╭──

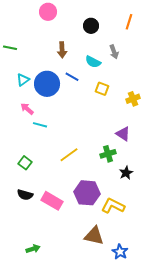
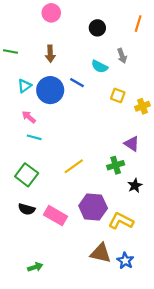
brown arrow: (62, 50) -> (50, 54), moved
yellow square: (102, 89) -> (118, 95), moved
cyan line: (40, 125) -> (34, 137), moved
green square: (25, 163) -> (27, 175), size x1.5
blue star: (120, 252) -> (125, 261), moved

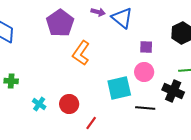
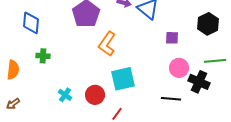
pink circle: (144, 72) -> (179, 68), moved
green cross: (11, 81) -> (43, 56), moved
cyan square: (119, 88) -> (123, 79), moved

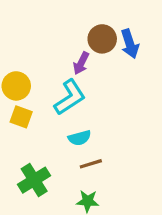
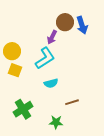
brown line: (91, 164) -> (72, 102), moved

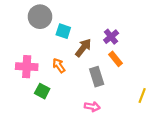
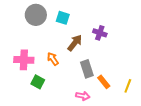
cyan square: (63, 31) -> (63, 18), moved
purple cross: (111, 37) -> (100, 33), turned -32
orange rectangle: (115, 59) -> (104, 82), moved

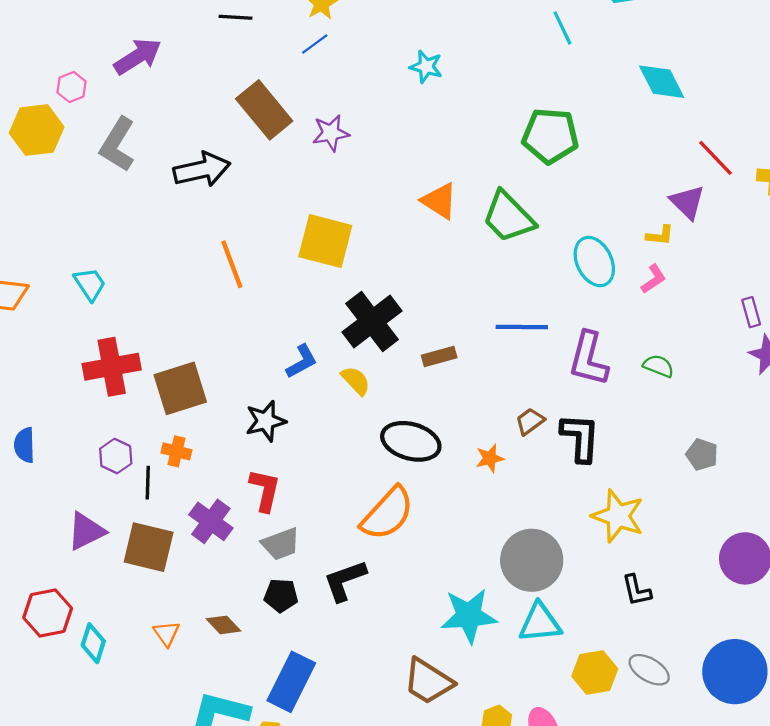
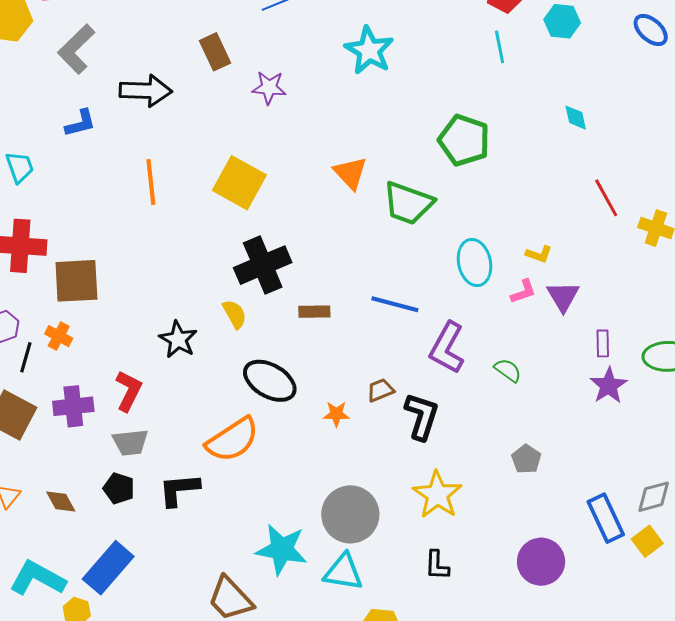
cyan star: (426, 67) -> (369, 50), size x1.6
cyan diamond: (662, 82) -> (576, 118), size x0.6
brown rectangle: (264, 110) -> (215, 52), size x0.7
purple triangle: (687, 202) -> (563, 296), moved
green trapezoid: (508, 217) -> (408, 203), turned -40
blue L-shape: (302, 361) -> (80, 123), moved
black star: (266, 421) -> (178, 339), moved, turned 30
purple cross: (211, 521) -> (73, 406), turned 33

╰──

• _What to do_: Show all lines from the data above in which the word "star" appears.

• _Solved exercise_:
blue star: (120, 252) -> (125, 261), moved
cyan star: (426, 67) -> (369, 50), size x1.6
black star: (266, 421) -> (178, 339), moved, turned 30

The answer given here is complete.